= Entries provided =
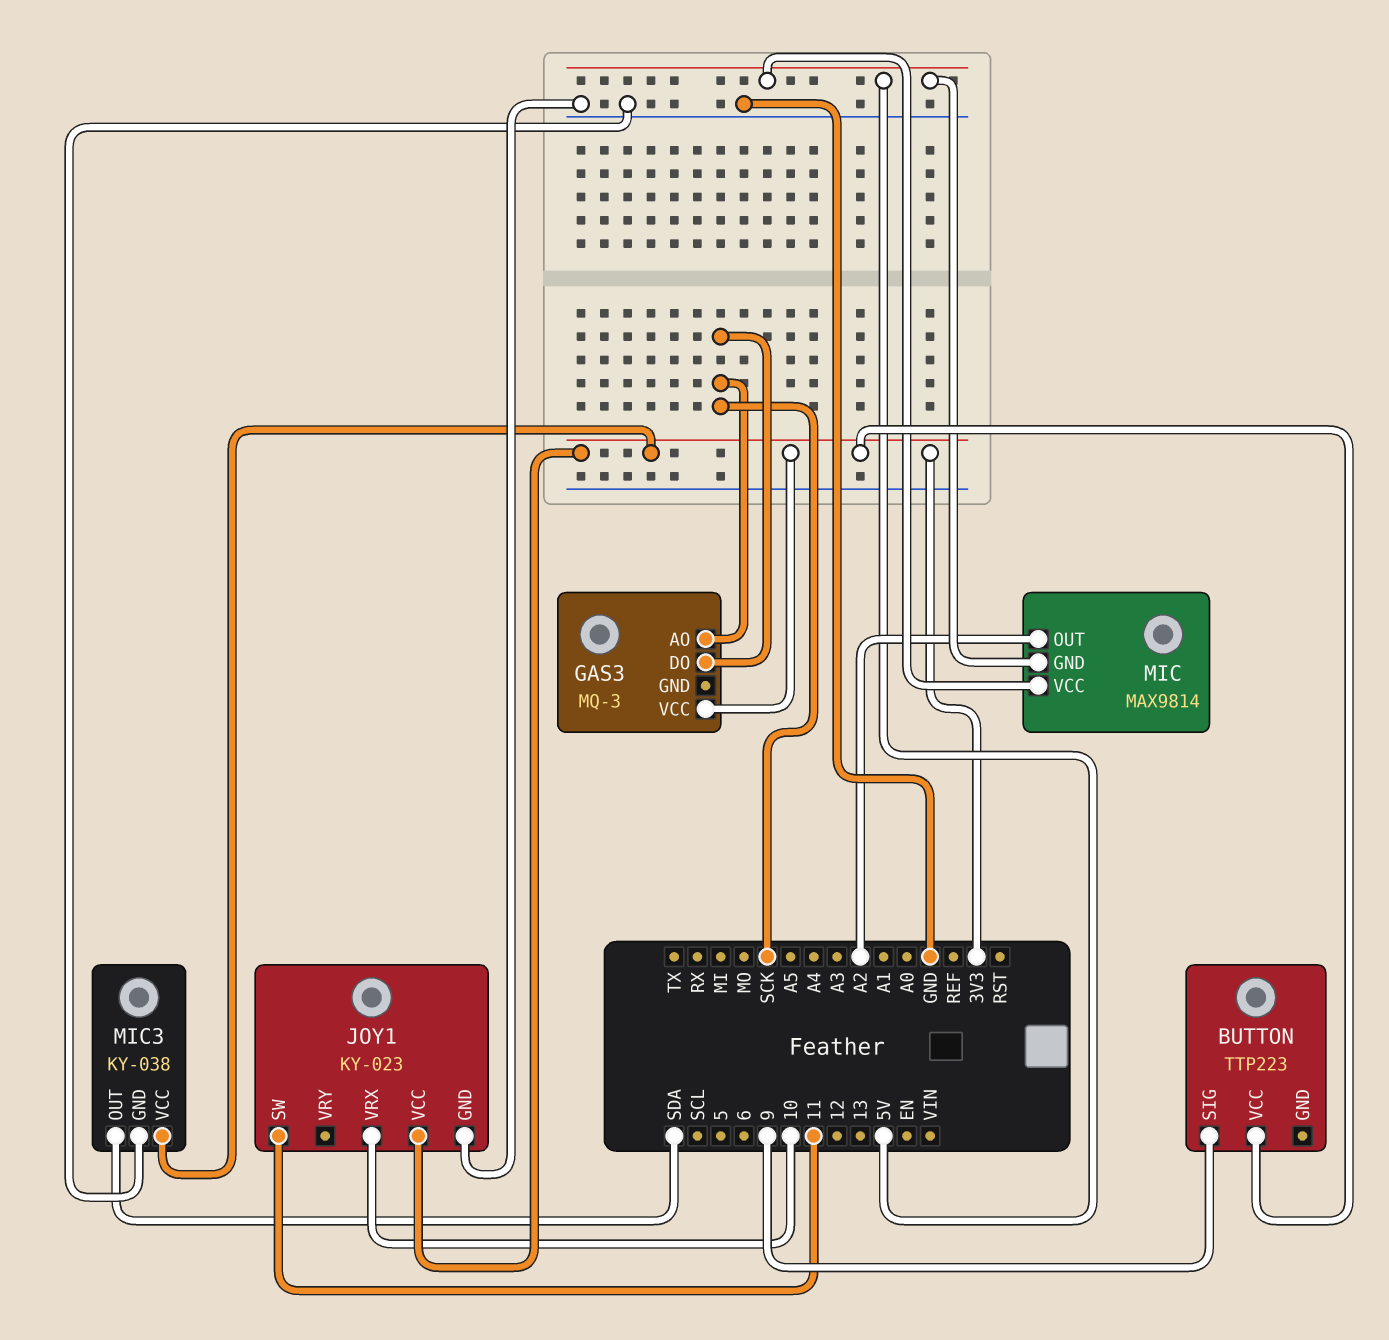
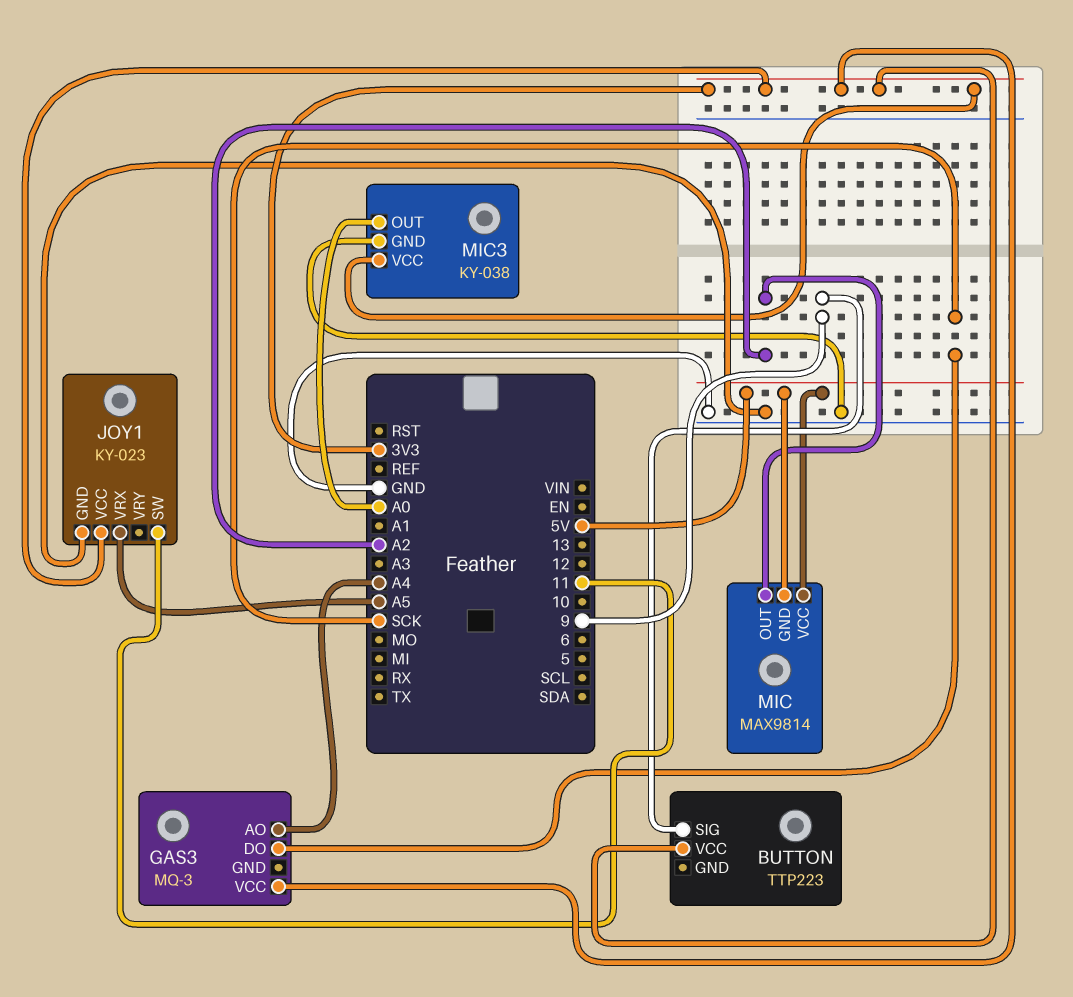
GAS3 pin AO: SCK -> A4
JOY1 pin VRX: 10 -> A5
MIC3 pin OUT: SDA -> A0

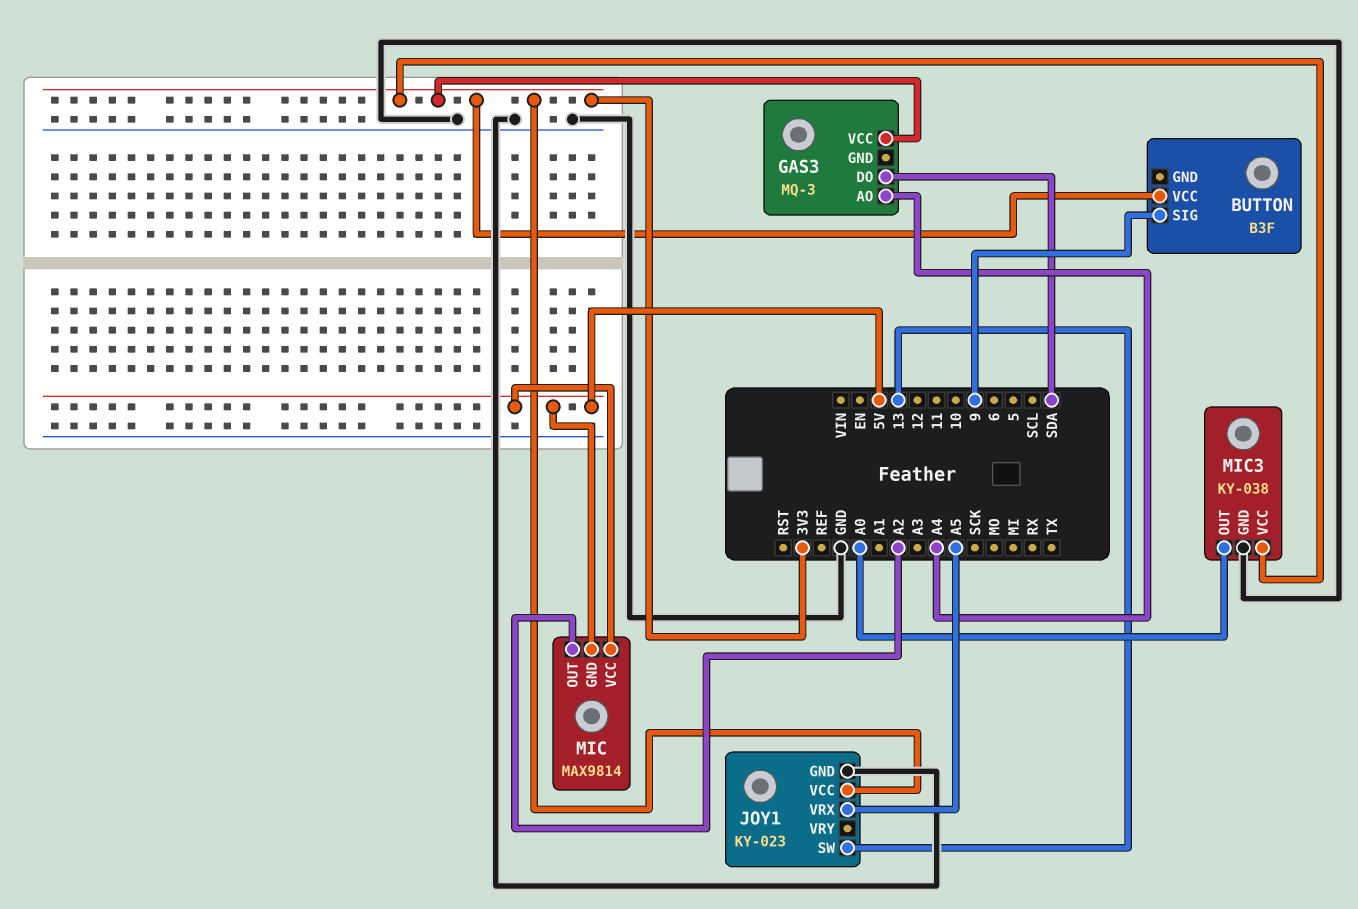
BUTTON: TTP223 -> B3F
GAS3 pin DO: SCK -> SDA
JOY1 pin SW: 11 -> 13

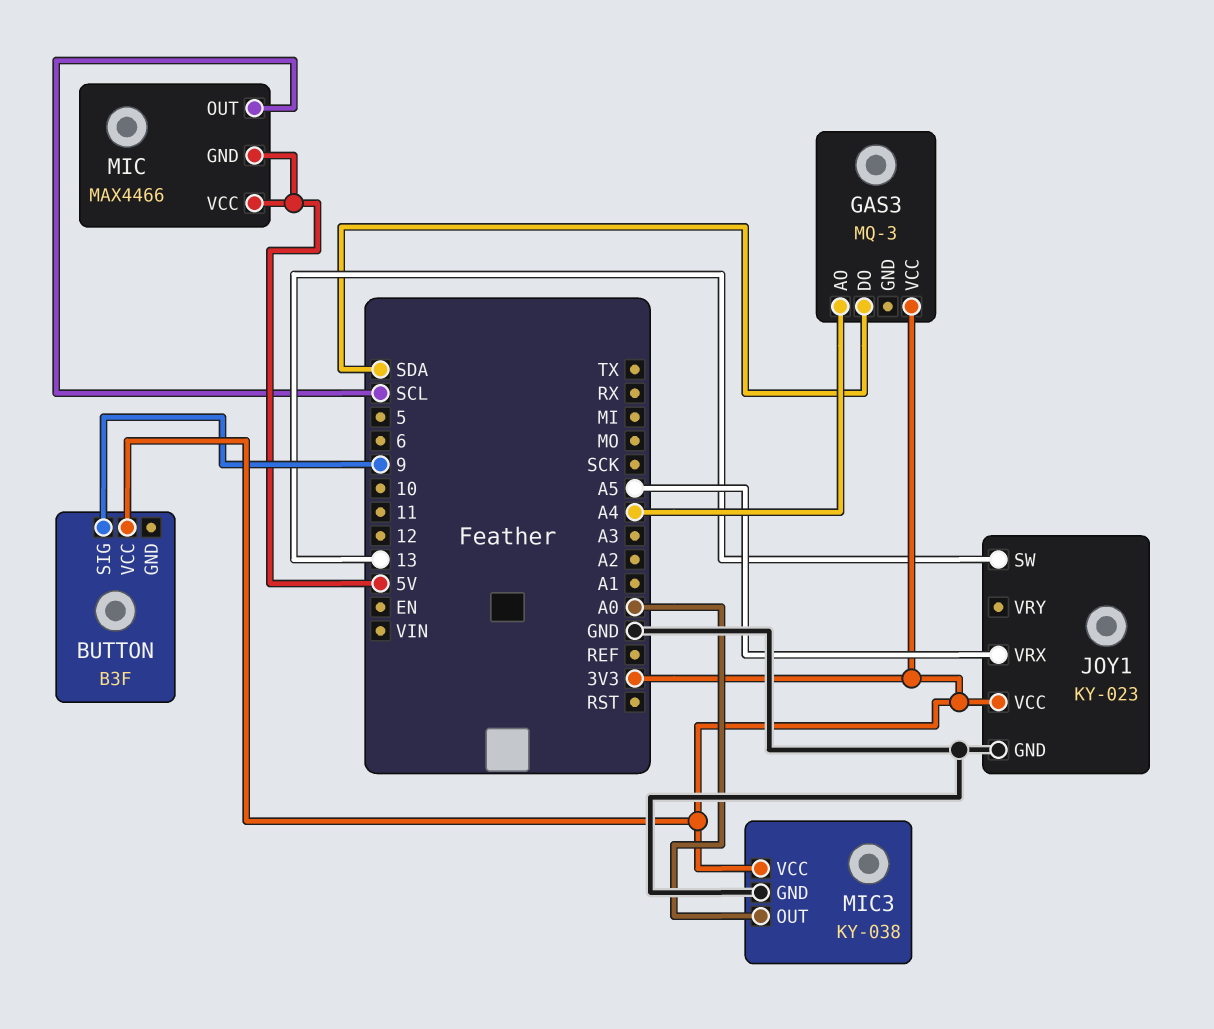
MIC: MAX9814 -> MAX4466
MIC pin OUT: A2 -> SCL

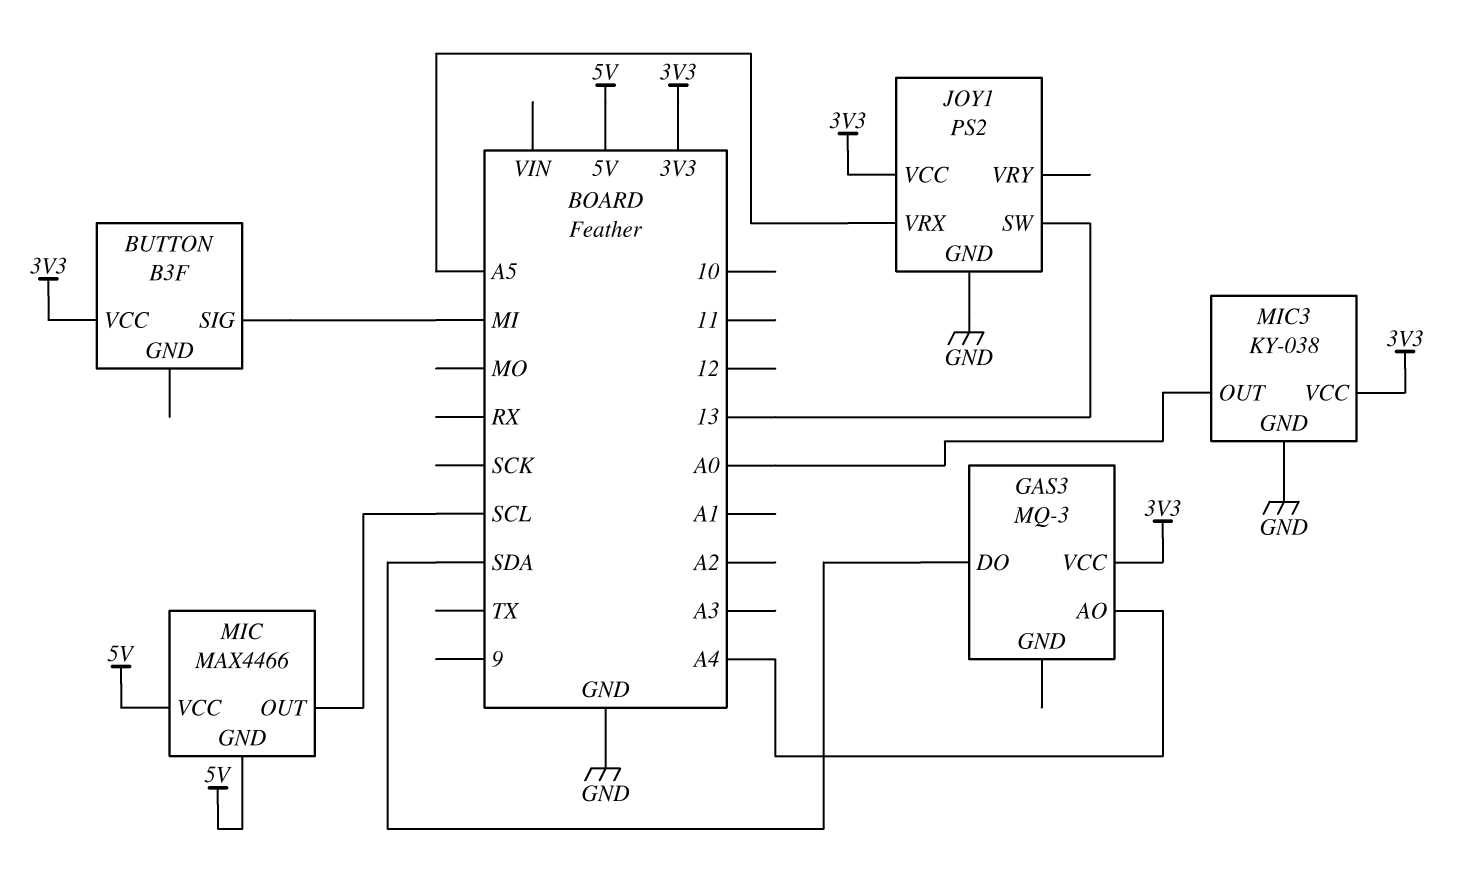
BUTTON pin SIG: 9 -> MI
JOY1: KY-023 -> PS2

= Exercise =
Write out all of the data above exactly, without any of its pictures.

= Task solution =
GAS3 pin AO: SCK -> A4
JOY1 pin VRX: 10 -> A5
MIC3 pin OUT: SDA -> A0

BUTTON: TTP223 -> B3F
GAS3 pin DO: SCK -> SDA
JOY1 pin SW: 11 -> 13

MIC: MAX9814 -> MAX4466
MIC pin OUT: A2 -> SCL

BUTTON pin SIG: 9 -> MI
JOY1: KY-023 -> PS2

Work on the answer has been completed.